Problem to work on. Look below for the lines from the one with "(177, 336) = (542, 533): red" to the one with "(643, 421) = (274, 140): brown", and copy exactly those lines, both ends included.
───── Extracted data ─────
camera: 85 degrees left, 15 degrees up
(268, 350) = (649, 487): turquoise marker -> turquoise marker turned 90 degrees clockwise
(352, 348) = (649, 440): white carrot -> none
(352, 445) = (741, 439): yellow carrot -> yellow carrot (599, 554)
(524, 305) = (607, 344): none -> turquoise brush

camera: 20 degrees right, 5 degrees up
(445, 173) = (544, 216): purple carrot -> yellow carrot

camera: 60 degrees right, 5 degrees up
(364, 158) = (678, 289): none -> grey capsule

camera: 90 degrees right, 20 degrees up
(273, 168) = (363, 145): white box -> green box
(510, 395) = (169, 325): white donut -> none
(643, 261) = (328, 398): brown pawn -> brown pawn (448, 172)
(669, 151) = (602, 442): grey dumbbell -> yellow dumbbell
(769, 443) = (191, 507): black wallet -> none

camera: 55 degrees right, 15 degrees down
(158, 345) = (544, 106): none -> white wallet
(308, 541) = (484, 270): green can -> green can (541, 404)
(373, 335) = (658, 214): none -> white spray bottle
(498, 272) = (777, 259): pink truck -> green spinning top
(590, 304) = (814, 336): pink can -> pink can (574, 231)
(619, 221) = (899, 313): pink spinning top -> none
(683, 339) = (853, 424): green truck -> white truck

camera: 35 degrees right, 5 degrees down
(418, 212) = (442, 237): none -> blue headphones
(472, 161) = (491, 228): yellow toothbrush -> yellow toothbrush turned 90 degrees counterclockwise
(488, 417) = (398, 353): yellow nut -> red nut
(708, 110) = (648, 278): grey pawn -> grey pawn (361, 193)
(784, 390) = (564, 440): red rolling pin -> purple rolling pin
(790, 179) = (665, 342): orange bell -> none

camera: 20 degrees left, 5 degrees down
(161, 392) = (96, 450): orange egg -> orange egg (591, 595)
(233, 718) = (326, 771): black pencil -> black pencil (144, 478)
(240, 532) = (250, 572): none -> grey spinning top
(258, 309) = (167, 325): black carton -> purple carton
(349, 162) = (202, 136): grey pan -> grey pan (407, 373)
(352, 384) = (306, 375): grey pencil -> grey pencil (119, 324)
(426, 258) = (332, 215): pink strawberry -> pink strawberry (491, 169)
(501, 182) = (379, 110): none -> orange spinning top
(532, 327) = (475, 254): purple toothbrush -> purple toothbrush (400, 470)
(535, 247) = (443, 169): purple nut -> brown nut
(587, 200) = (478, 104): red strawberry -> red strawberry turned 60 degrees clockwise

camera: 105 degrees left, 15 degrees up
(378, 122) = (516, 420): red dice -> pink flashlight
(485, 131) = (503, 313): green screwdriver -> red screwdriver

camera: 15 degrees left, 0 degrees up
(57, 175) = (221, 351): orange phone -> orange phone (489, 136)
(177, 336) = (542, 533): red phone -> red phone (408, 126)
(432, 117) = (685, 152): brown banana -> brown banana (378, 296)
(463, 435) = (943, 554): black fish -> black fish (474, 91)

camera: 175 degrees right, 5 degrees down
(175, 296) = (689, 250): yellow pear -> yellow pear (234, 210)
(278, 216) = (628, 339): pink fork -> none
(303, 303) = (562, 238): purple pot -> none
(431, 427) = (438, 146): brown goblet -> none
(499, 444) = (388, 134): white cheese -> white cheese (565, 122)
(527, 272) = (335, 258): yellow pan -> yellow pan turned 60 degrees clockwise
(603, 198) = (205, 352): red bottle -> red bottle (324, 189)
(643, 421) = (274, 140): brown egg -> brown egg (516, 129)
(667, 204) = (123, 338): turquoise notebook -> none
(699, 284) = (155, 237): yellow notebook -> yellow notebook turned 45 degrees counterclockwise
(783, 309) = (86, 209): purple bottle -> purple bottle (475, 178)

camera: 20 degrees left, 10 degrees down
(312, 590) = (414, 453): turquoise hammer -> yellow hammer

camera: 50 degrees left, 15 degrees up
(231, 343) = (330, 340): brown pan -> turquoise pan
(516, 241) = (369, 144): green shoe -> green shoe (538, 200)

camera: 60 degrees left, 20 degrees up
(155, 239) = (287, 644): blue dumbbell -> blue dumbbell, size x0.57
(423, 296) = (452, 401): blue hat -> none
─────
Task output.
(177, 336) = (542, 533): red phone -> red phone (408, 126)
(432, 117) = (685, 152): brown banana -> brown banana (378, 296)
(463, 435) = (943, 554): black fish -> black fish (474, 91)

camera: 175 degrees right, 5 degrees down
(175, 296) = (689, 250): yellow pear -> yellow pear (234, 210)
(278, 216) = (628, 339): pink fork -> none
(303, 303) = (562, 238): purple pot -> none
(431, 427) = (438, 146): brown goblet -> none
(499, 444) = (388, 134): white cheese -> white cheese (565, 122)
(527, 272) = (335, 258): yellow pan -> yellow pan turned 60 degrees clockwise
(603, 198) = (205, 352): red bottle -> red bottle (324, 189)
(643, 421) = (274, 140): brown egg -> brown egg (516, 129)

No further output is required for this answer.